▸ Your task
The data below should be retyped exactly, with the pictures left out.

▸ Provided material
>>>>
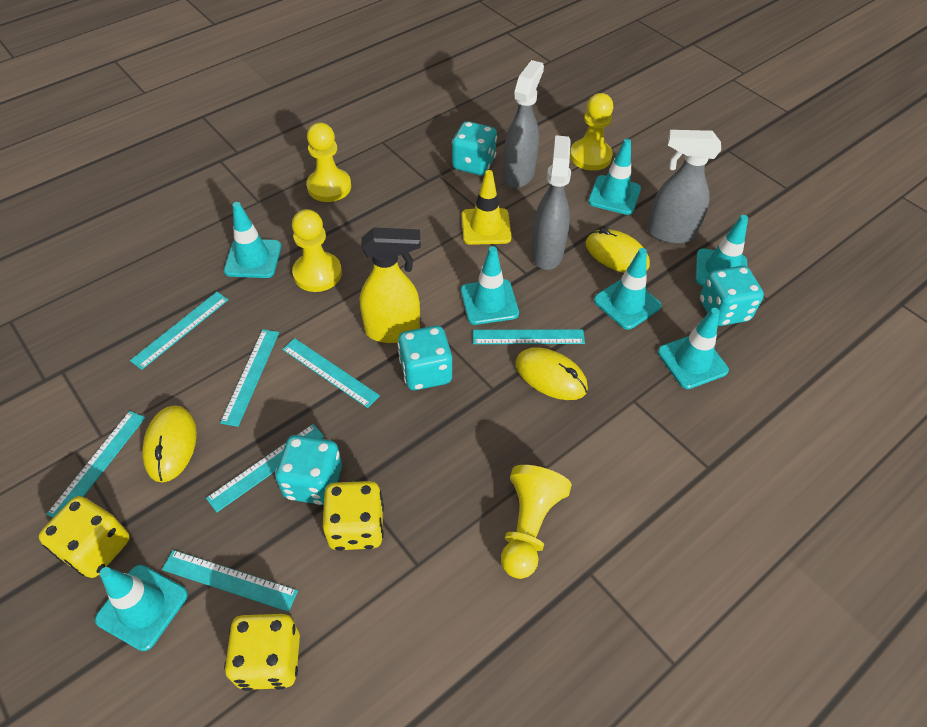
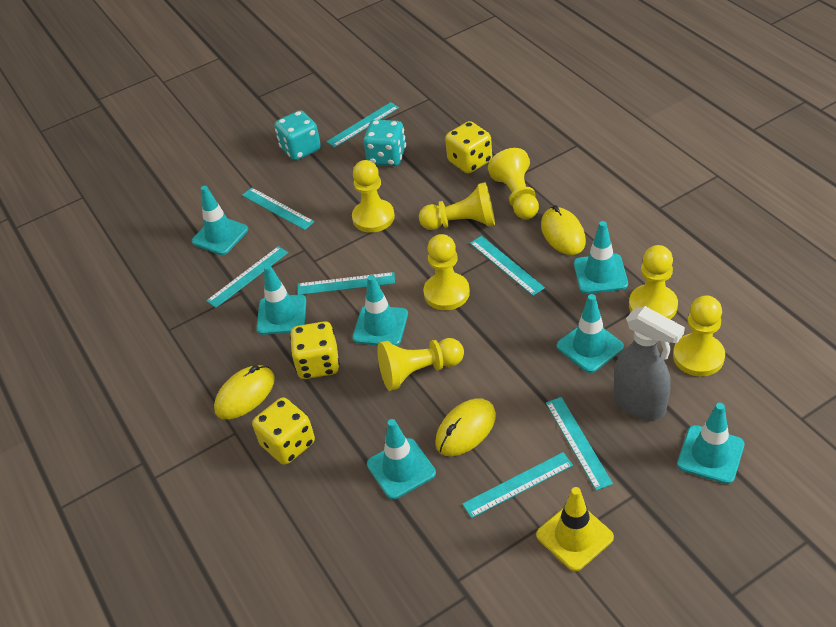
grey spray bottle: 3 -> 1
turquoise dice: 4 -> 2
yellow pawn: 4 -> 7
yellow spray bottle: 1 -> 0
<<<<
▸ Answer to this task
grey spray bottle: 3 -> 1
turquoise dice: 4 -> 2
yellow pawn: 4 -> 7
yellow spray bottle: 1 -> 0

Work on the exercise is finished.